[Written problem]: Extract the lines starting with the one that contains "8: (99, 207)" and continuing through the one that contains "19: (124, 633)", and copy them out unchanged.

[Records provided]:
>> START
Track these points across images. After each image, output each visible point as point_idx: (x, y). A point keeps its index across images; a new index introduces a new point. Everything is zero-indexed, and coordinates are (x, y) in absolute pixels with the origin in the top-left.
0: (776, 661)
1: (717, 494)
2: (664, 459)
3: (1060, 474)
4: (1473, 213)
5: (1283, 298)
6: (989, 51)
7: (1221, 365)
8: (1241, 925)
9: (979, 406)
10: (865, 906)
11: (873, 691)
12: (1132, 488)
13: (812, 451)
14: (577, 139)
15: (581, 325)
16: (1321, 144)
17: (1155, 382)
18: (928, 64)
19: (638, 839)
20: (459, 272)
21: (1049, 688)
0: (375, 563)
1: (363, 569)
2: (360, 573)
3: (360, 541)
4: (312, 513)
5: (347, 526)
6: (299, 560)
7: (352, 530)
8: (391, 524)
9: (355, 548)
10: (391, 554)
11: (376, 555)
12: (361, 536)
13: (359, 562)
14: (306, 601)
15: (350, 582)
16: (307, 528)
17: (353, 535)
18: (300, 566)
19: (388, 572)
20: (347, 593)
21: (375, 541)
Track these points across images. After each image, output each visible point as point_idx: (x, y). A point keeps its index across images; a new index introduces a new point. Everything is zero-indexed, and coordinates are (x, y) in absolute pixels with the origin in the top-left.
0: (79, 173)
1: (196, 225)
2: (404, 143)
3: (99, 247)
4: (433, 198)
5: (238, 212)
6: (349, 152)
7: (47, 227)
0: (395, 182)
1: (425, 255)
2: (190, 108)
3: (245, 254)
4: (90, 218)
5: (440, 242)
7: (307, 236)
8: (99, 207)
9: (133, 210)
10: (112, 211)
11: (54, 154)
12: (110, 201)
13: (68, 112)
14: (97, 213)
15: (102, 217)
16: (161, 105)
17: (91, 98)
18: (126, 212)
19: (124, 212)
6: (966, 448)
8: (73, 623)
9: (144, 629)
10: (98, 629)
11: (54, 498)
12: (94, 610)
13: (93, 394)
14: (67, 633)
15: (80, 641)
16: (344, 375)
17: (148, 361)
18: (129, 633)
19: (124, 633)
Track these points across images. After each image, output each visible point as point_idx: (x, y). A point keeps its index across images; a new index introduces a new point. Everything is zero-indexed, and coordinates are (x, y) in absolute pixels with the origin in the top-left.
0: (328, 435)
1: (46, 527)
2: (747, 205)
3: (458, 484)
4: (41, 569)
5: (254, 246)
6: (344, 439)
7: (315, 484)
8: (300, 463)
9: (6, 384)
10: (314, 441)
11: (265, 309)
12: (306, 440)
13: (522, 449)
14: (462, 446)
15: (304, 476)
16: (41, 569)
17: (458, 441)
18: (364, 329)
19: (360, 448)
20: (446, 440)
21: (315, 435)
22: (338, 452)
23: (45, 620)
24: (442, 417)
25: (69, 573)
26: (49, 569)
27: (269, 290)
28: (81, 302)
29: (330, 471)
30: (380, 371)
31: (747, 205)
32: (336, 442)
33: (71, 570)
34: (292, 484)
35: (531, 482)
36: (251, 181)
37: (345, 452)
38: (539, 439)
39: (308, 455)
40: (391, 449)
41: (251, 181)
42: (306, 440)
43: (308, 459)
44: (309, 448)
>> END
[Response below]:
8: (99, 207)
9: (133, 210)
10: (112, 211)
11: (54, 154)
12: (110, 201)
13: (68, 112)
14: (97, 213)
15: (102, 217)
16: (161, 105)
17: (91, 98)
18: (126, 212)
19: (124, 212)
6: (966, 448)
8: (73, 623)
9: (144, 629)
10: (98, 629)
11: (54, 498)
12: (94, 610)
13: (93, 394)
14: (67, 633)
15: (80, 641)
16: (344, 375)
17: (148, 361)
18: (129, 633)
19: (124, 633)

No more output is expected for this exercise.